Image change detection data
#####

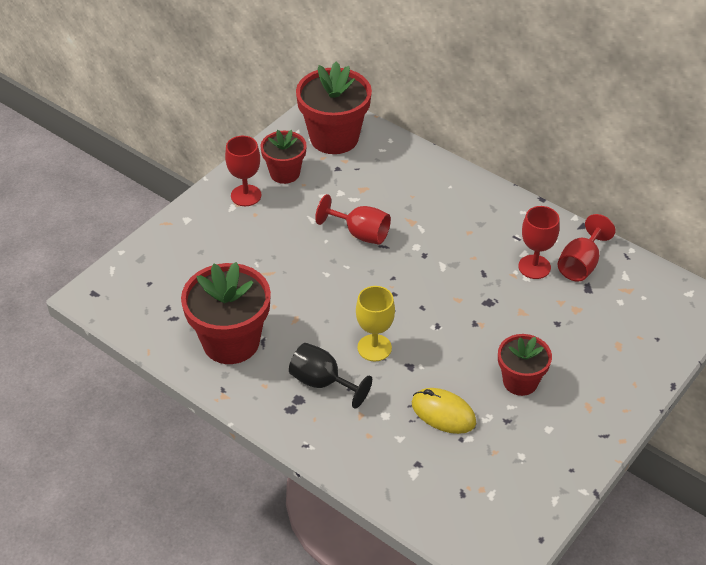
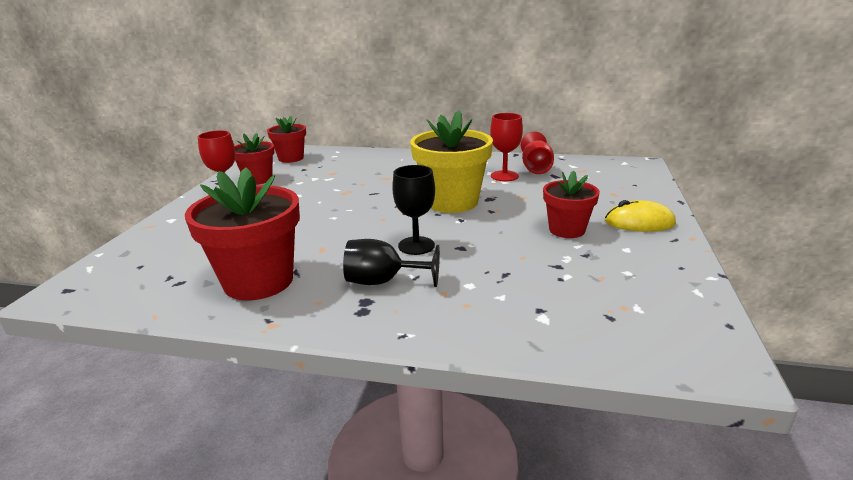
camera: 25 degrees left, 20 degrees down
(334, 138) = (291, 158): red flower pot -> red flower pot, size x0.60
(360, 233) = (348, 192): red goblet -> none
(374, 348) = (416, 246): yellow goblet -> black goblet
(443, 413) = (524, 267): yellow mouse -> yellow mouse (639, 222)
(448, 293) = (452, 202): none -> yellow flower pot

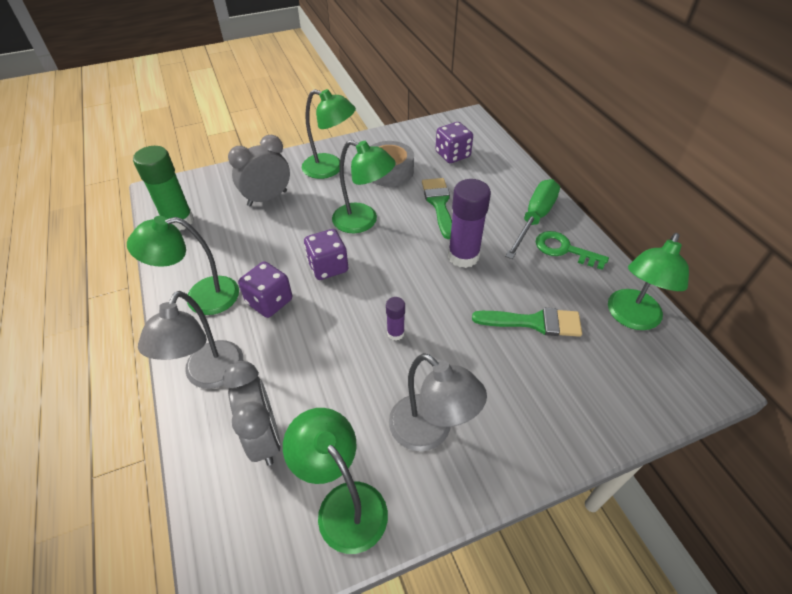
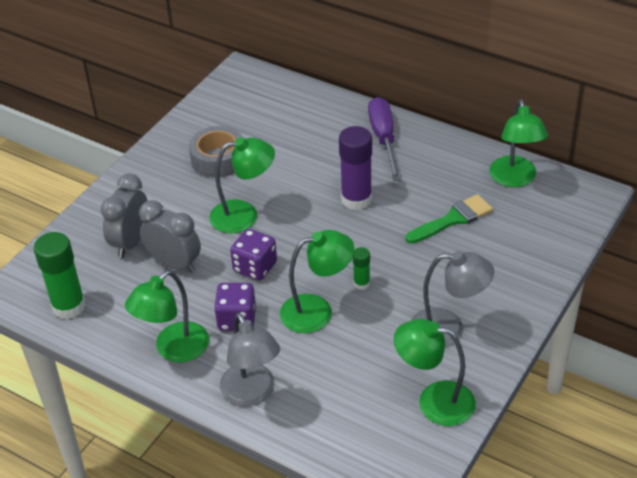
camera: 35 degrees left, 5 degrees down
(264, 437) = (340, 402): grey clock -> grey clock (174, 264)
(330, 168) = (159, 185): green lamp -> green lamp (317, 311)
(395, 333) = (361, 283): purple glue stick -> green glue stick
(439, 204) = (294, 166): green brush -> none
(452, 155) = (261, 115): purple dice -> none
(534, 219) = (384, 139): green screwdriver -> purple screwdriver
(564, 249) = (428, 153): green key -> none

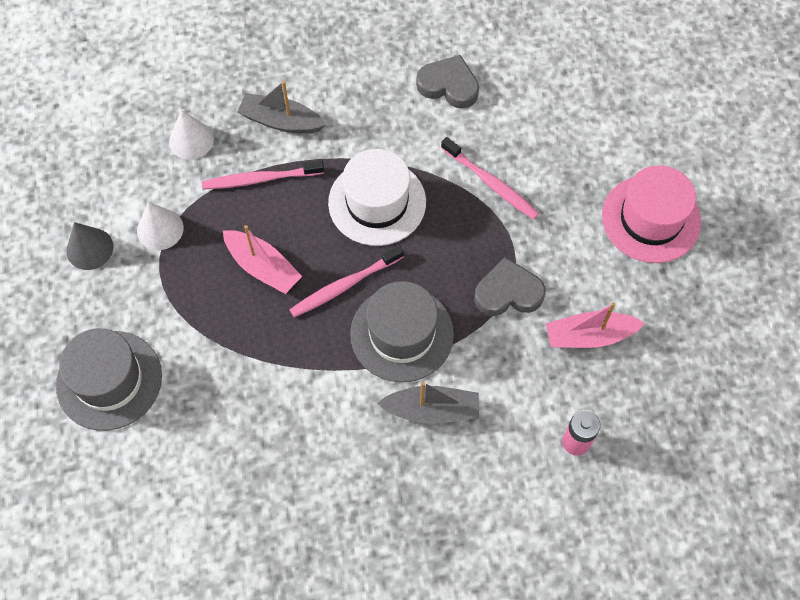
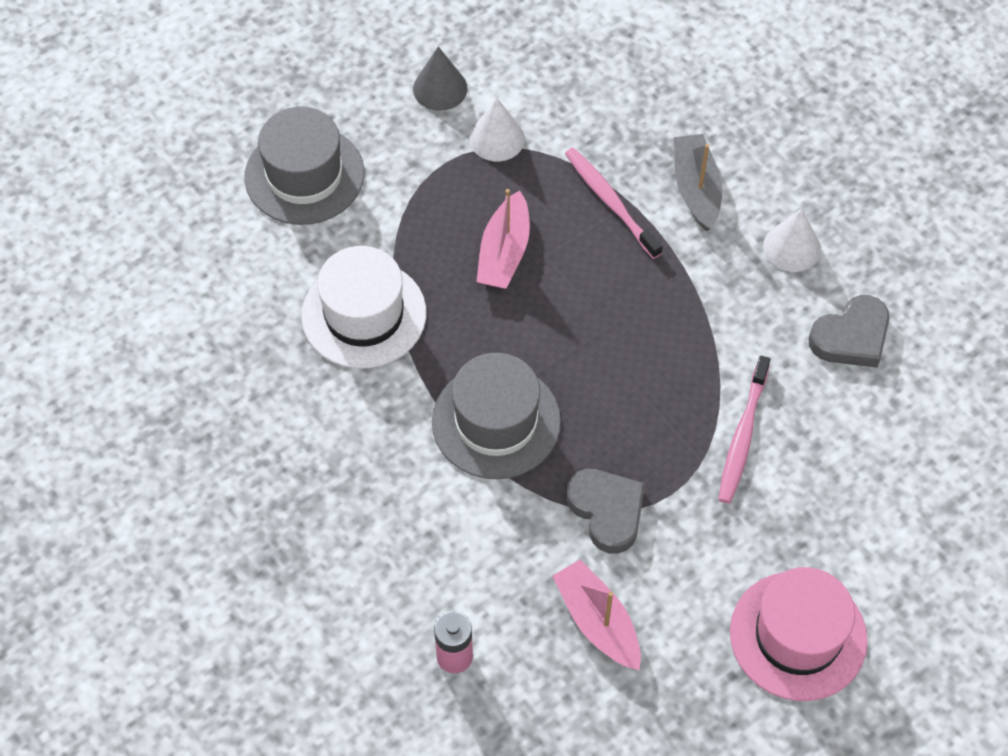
camera: 65 degrees right, 5 degrees down
(191, 140) = (620, 116): white cone -> white cone (791, 247)
(344, 286) = (524, 340): pink toothbrush -> none
(377, 202) = (647, 328): white hat -> white hat (364, 314)
(432, 410) = (420, 489): grey boat -> none
(448, 85) = (851, 337): grey heart -> grey heart turned 60 degrees clockwise

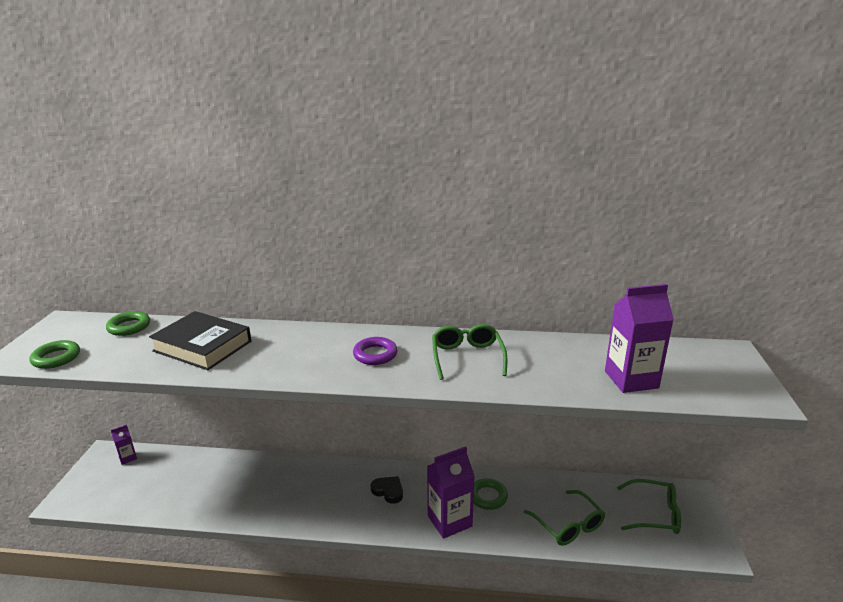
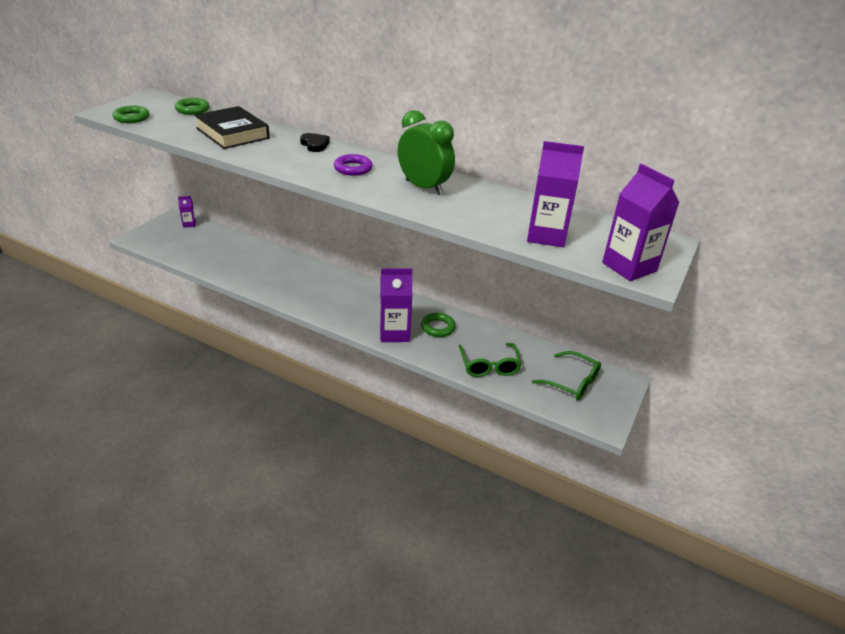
camera: 20 degrees right, 10 degrees up
(388, 491) = (361, 300): black heart -> black heart (315, 145)
(467, 357) = (424, 187): green glasses -> green clock
(733, 392) = (629, 267): none -> purple carton

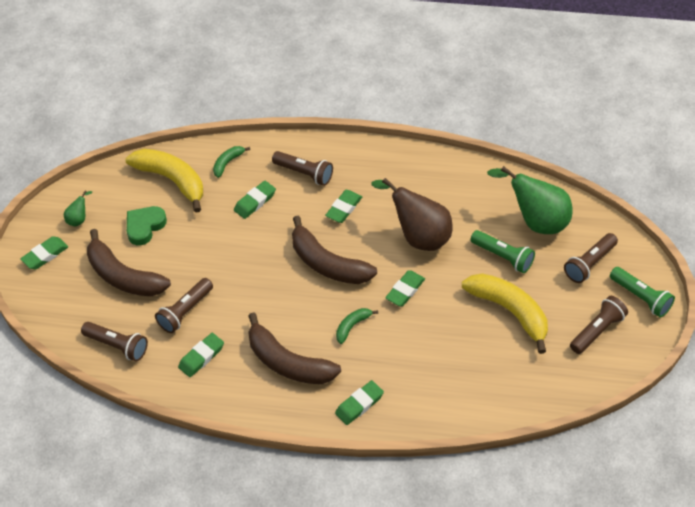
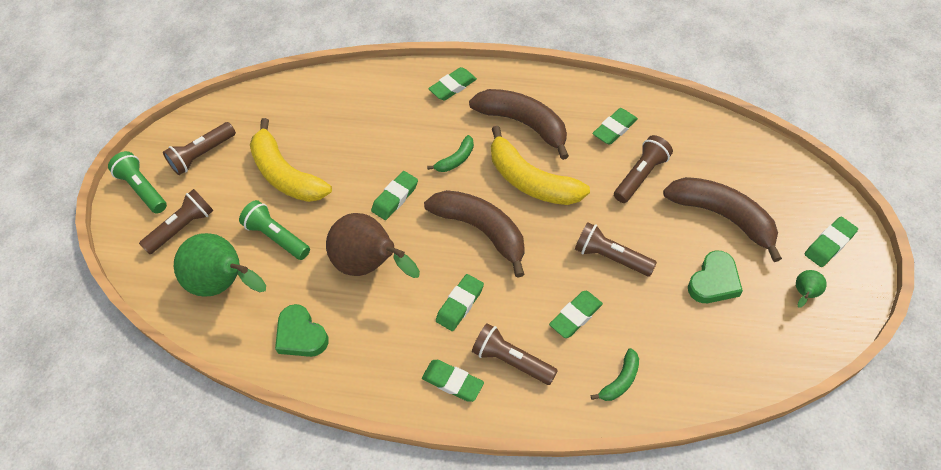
camera: 175 degrees left, 5 degrees up
(117, 346) = (707, 140): brown flashlight -> brown flashlight (611, 257)
(172, 180) = (694, 352): yellow banana -> yellow banana (531, 180)
(347, 160) = (452, 382): none -> green eraser
(464, 186) = (301, 335): none -> green heart

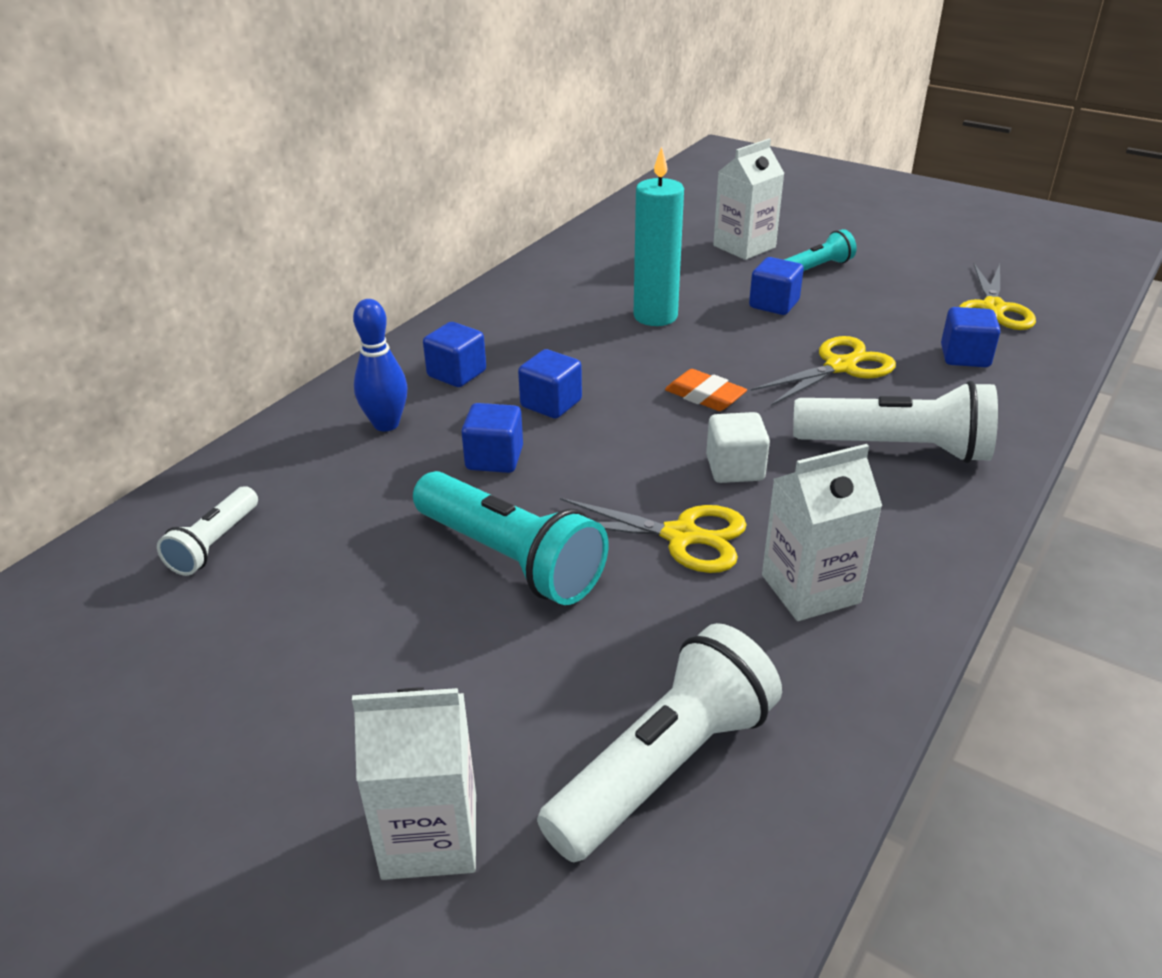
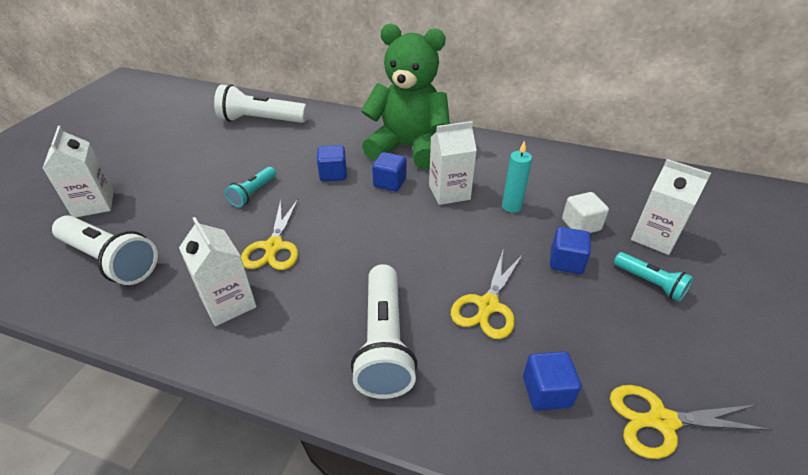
camera: 75 degrees right, 5 degrees up
(214, 544) = (261, 120): white flashlight -> white flashlight, size x1.81
(386, 424) = (355, 138): blue bowling pin -> none
(457, 374) = (408, 148): blue cube -> green teddy bear
(510, 559) = (253, 193): turquoise flashlight -> turquoise flashlight, size x0.55
(602, 356) = (449, 192): none -> white carton
(655, 316) = (511, 206): turquoise candle -> turquoise candle, size x0.65
(705, 396) = (419, 240): orange eraser -> none
(735, 468) = (342, 261): white cube -> white cube (581, 225)
(840, 367) = (488, 305): yellow scissors -> yellow scissors turned 75 degrees clockwise

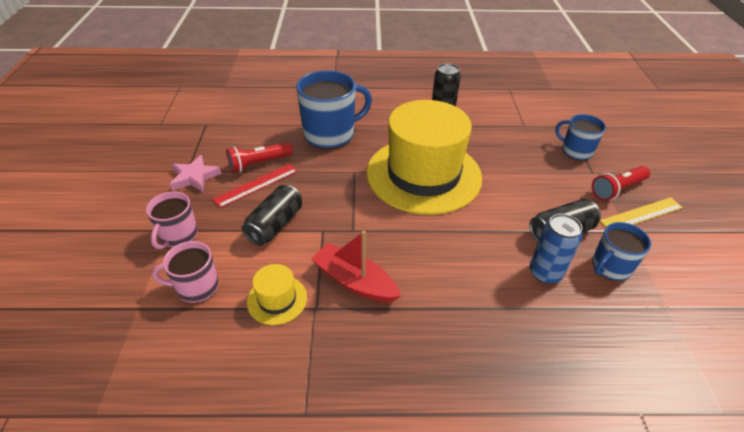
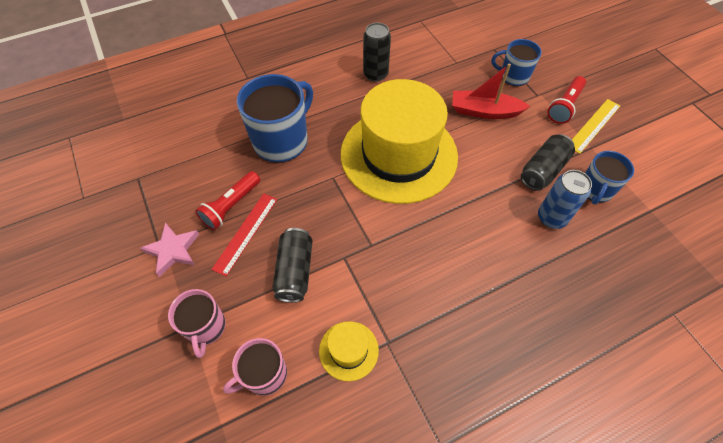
camera: 25 degrees left, 15 degrees up
(354, 281) = (405, 298): red boat -> red boat (484, 111)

#####

▶ **WHAT YOU HAVE TO DO**
Hand back the exact lines from the start of the entries to the line with "(330, 168) = (159, 185): green", both ends kept and pictures left out.

▶ **RESPONSE TO THIS EXERCISE**
camera: 25 degrees left, 20 degrees down
(334, 138) = (291, 158): red flower pot -> red flower pot, size x0.60
(360, 233) = (348, 192): red goblet -> none
(374, 348) = (416, 246): yellow goblet -> black goblet
(443, 413) = (524, 267): yellow mouse -> yellow mouse (639, 222)
(448, 293) = (452, 202): none -> yellow flower pot

camera: 35 degrees left, 5 degrees down
(264, 437) = (340, 402): grey clock -> grey clock (174, 264)
(330, 168) = (159, 185): green lamp -> green lamp (317, 311)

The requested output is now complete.